■ **Dataset records**
----------------
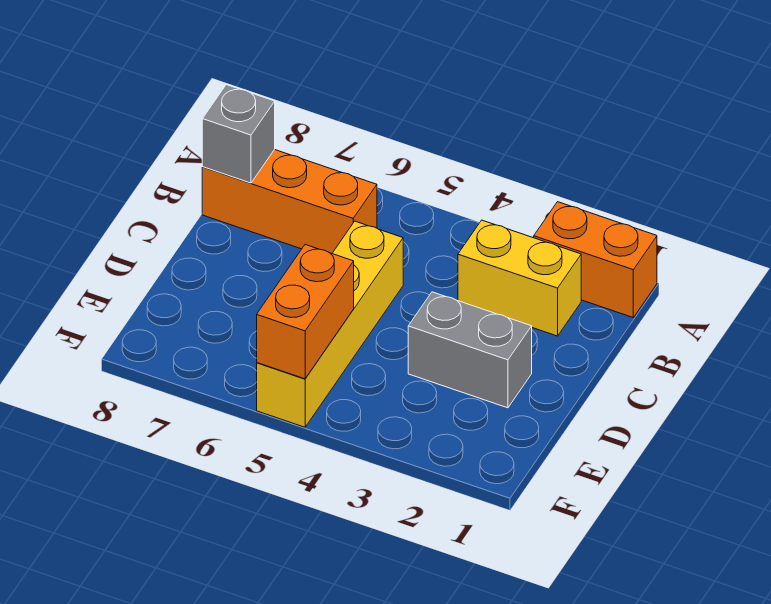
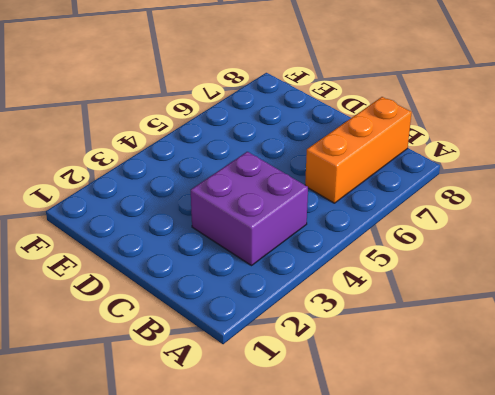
purple brick B3:C4 level 1 -> yellow brick B2:B3 level 1
none -> orange brick A1:A2 level 1
none -> yellow brick C5:F5 level 1

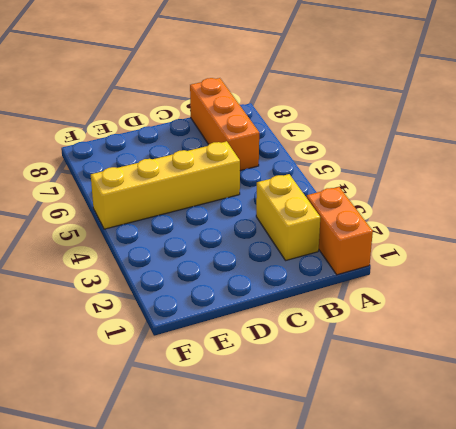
none -> grey brick D2:D3 level 1
none -> grey brick B8 level 2

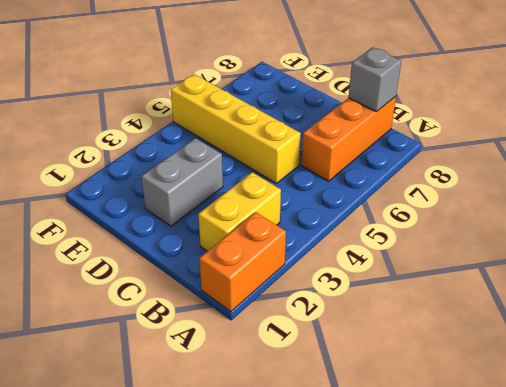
none -> orange brick E5:F5 level 2

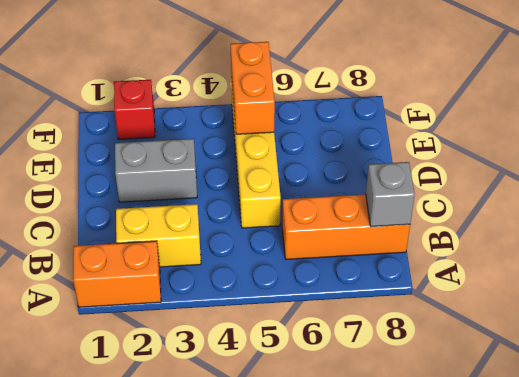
red brick F2 level 1 -> none

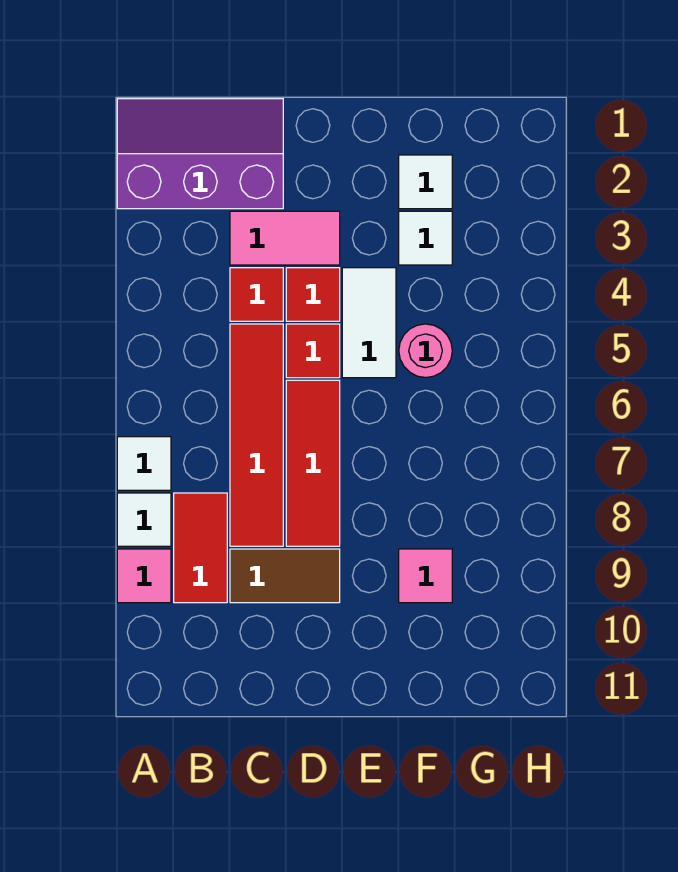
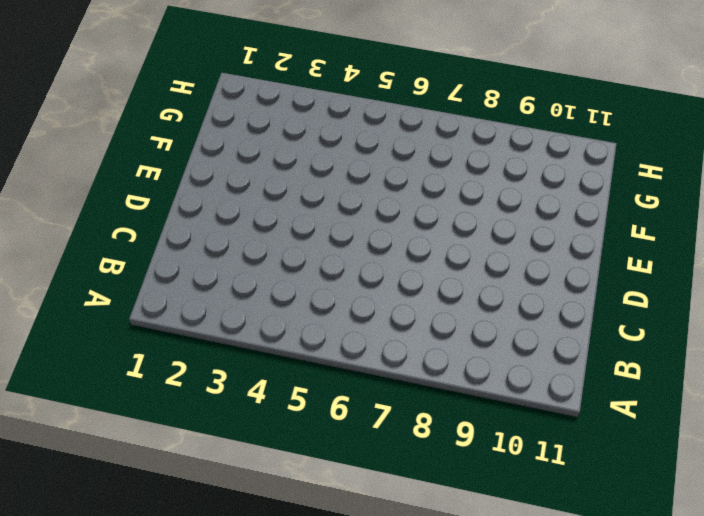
none -> purple slope A1:C2 level 1 top 2
none -> white tile A7 level 1
none -> white tile A8 level 1

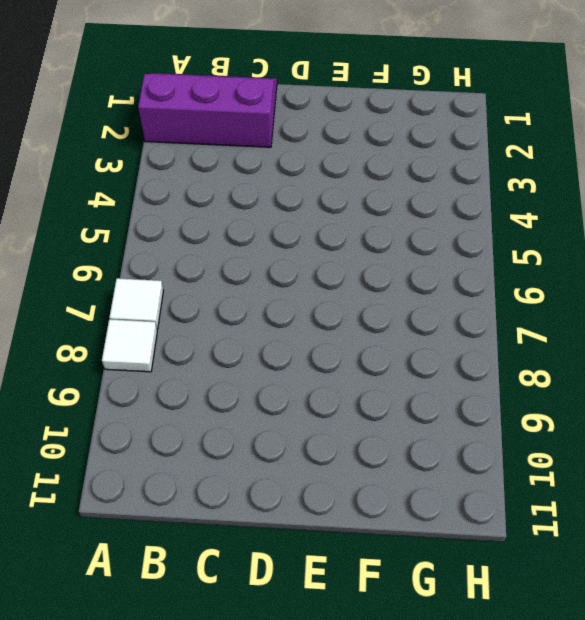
none -> pink tile A9 level 1
none -> red tile B8:B9 level 1
none -> pink tile C3:D3 level 1

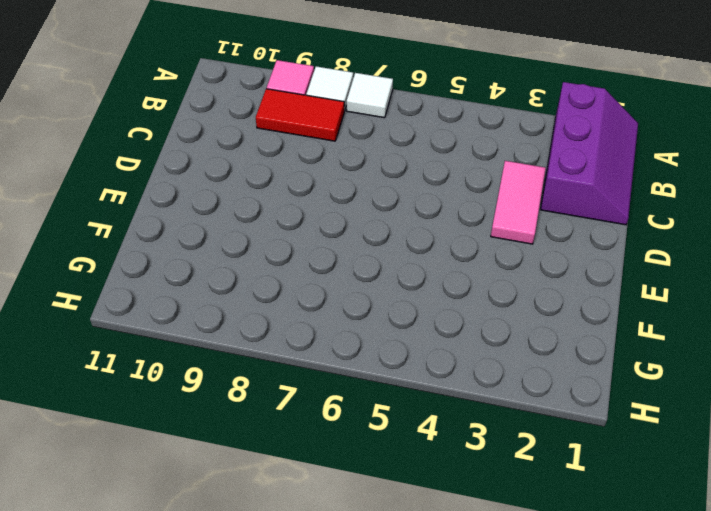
none -> red tile C4 level 1
none -> red tile C5:C8 level 1
none -> brown tile C9:D9 level 1

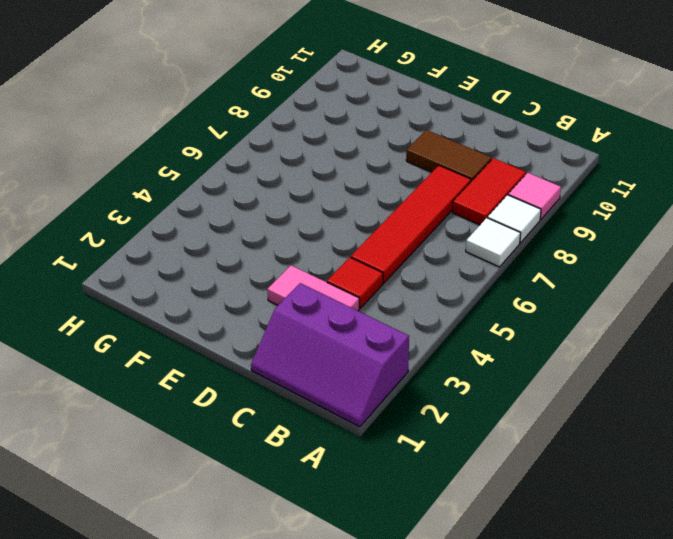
none -> red tile D4 level 1
none -> red tile D5 level 1
none -> red tile D6:D8 level 1

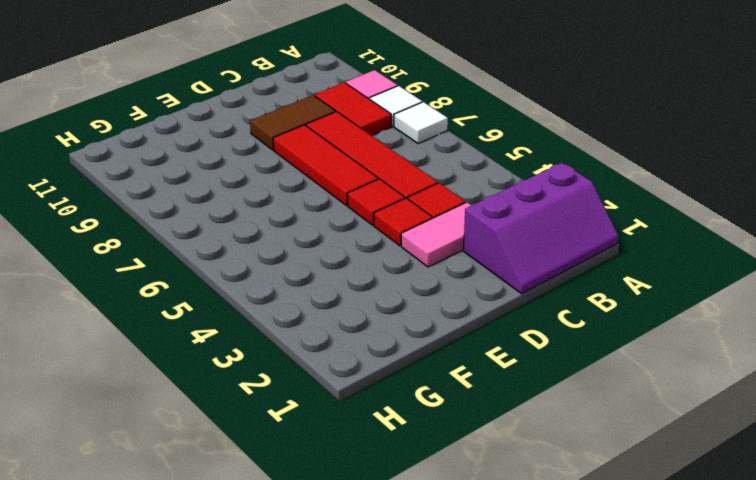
none -> white tile E4:E5 level 1
none -> white tile F2 level 1
none -> white tile F3 level 1

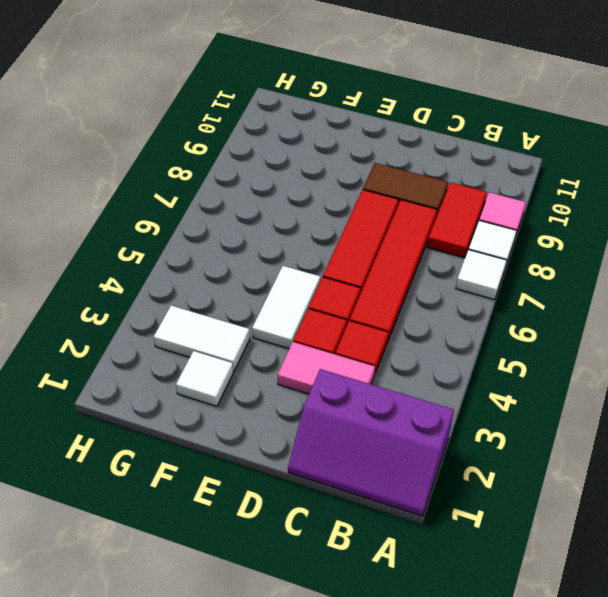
white tile F3:G3 level 1 -> white tile F3 level 1
none -> pink round brick F5 level 1
none -> pink tile F9 level 1

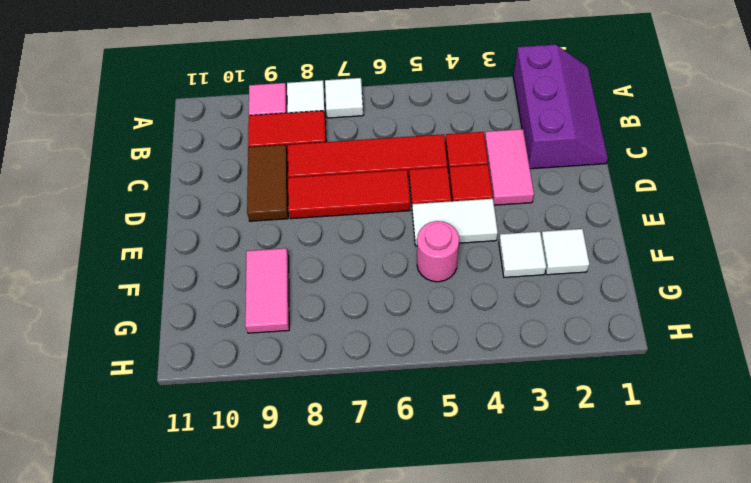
pink tile F9:G9 level 1 -> pink tile F9 level 1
----------------
■ **Directions for this task**
In the transcription, every picture is to be excluded and the records above given again exactly.

■ **Solution to this task**
purple brick B3:C4 level 1 -> yellow brick B2:B3 level 1
none -> orange brick A1:A2 level 1
none -> yellow brick C5:F5 level 1

none -> grey brick D2:D3 level 1
none -> grey brick B8 level 2

none -> orange brick E5:F5 level 2

red brick F2 level 1 -> none

none -> purple slope A1:C2 level 1 top 2
none -> white tile A7 level 1
none -> white tile A8 level 1

none -> pink tile A9 level 1
none -> red tile B8:B9 level 1
none -> pink tile C3:D3 level 1

none -> red tile C4 level 1
none -> red tile C5:C8 level 1
none -> brown tile C9:D9 level 1

none -> red tile D4 level 1
none -> red tile D5 level 1
none -> red tile D6:D8 level 1

none -> white tile E4:E5 level 1
none -> white tile F2 level 1
none -> white tile F3 level 1

white tile F3:G3 level 1 -> white tile F3 level 1
none -> pink round brick F5 level 1
none -> pink tile F9 level 1

pink tile F9:G9 level 1 -> pink tile F9 level 1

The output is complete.